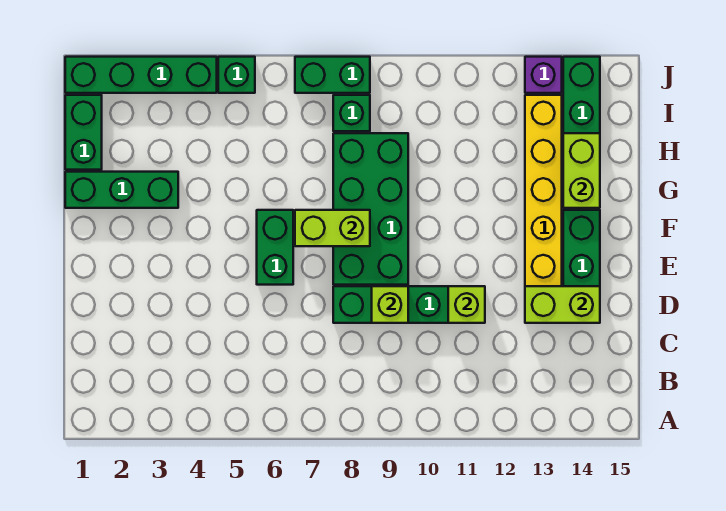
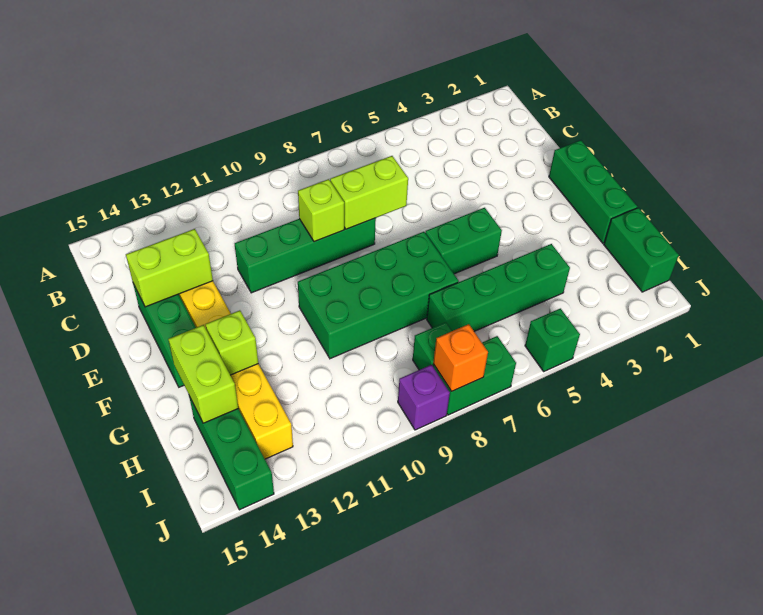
lime brick D11 level 2 -> lime brick G13 level 2
green brick E6:F6 level 1 -> green brick F5:F6 level 1
green brick E8:H9 level 1 -> green brick F7:G10 level 1
lime brick F7:F8 level 2 -> lime brick D7:D8 level 2
green brick G1:G3 level 1 -> green brick E1:G1 level 1
green brick J1:J4 level 1 -> green brick H4:H7 level 1
none -> orange brick J8 level 2
purple brick J13 level 1 -> purple brick J9 level 1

● ● ● ● ●

Report all lines of the material that contain the word "green".

green brick E6:F6 level 1 -> green brick F5:F6 level 1
green brick E8:H9 level 1 -> green brick F7:G10 level 1
green brick G1:G3 level 1 -> green brick E1:G1 level 1
green brick J1:J4 level 1 -> green brick H4:H7 level 1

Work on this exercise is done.